== Data for review ==
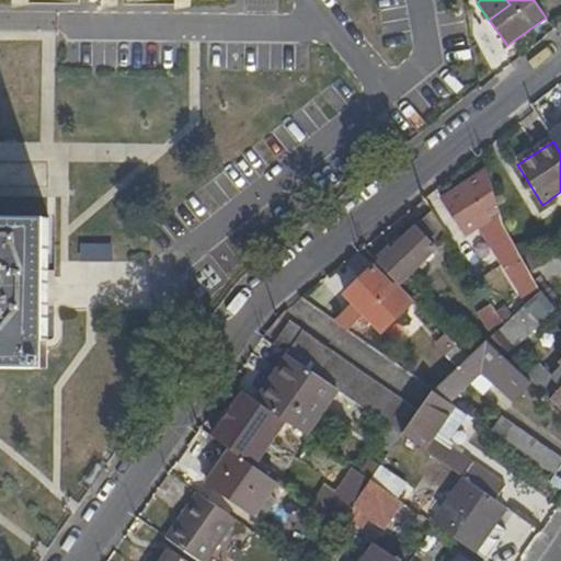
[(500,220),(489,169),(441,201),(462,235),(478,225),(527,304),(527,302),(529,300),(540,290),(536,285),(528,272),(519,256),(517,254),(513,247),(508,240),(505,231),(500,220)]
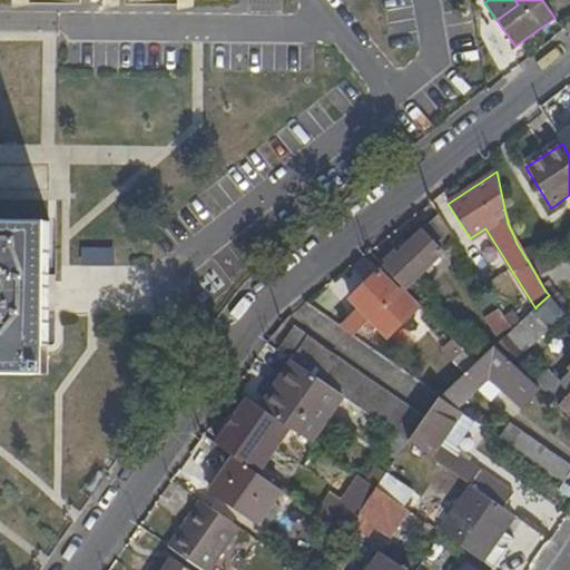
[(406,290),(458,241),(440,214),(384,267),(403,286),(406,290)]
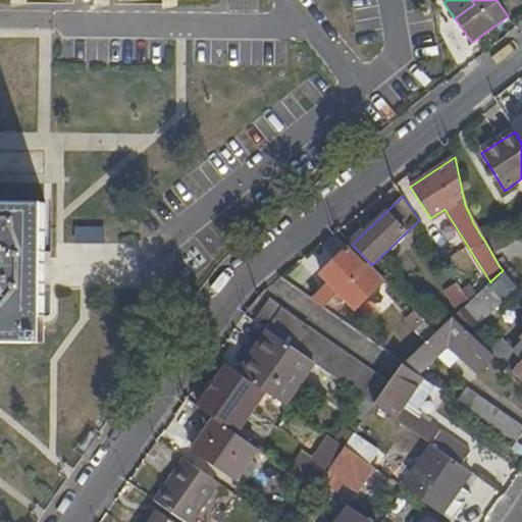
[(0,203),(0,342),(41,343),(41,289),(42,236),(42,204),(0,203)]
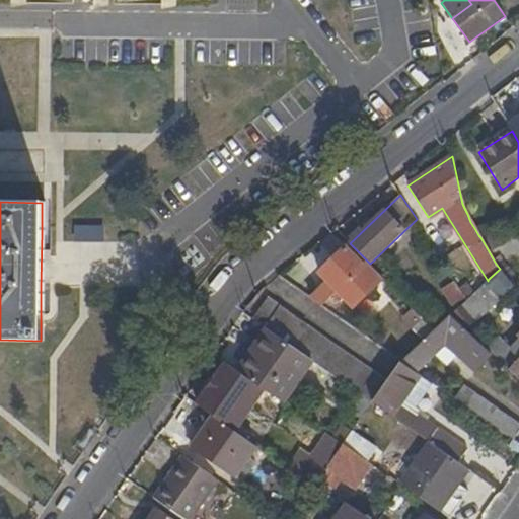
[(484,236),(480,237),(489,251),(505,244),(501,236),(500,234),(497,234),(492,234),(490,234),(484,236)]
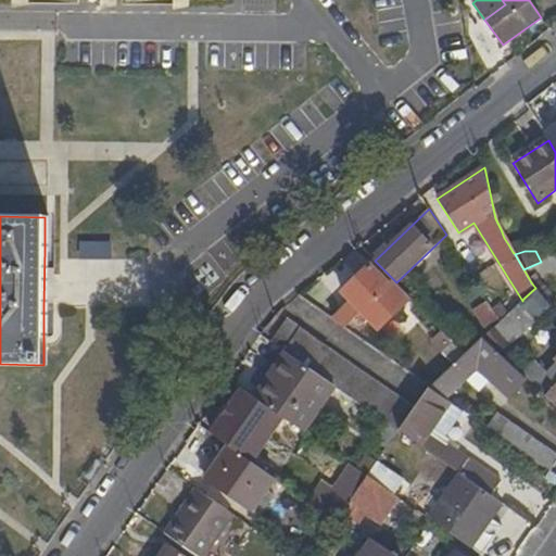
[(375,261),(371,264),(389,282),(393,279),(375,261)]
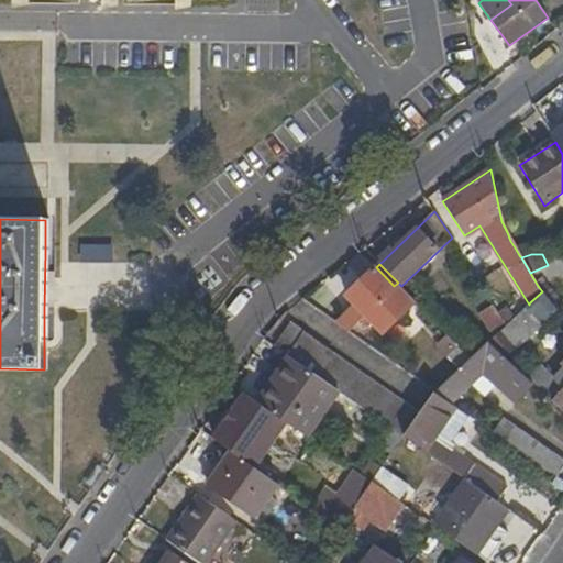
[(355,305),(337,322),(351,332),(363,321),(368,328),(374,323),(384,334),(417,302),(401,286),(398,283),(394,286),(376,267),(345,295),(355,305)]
===
About this exercise: Print all the records again exactly; do not include any picture.

Result for this task:
[(500,220),(489,169),(441,201),(462,235),(478,225),(527,304),(527,302),(529,300),(540,290),(536,285),(528,272),(519,256),(517,254),(513,247),(508,240),(505,231),(500,220)]
[(406,290),(458,241),(440,214),(384,267),(403,286),(406,290)]
[(0,203),(0,342),(41,343),(41,289),(42,236),(42,204),(0,203)]
[(484,236),(480,237),(489,251),(505,244),(501,236),(500,234),(497,234),(492,234),(490,234),(484,236)]
[(375,261),(371,264),(389,282),(393,279),(375,261)]
[(355,305),(337,322),(351,332),(363,321),(368,328),(374,323),(384,334),(417,302),(401,286),(398,283),(394,286),(376,267),(345,295),(355,305)]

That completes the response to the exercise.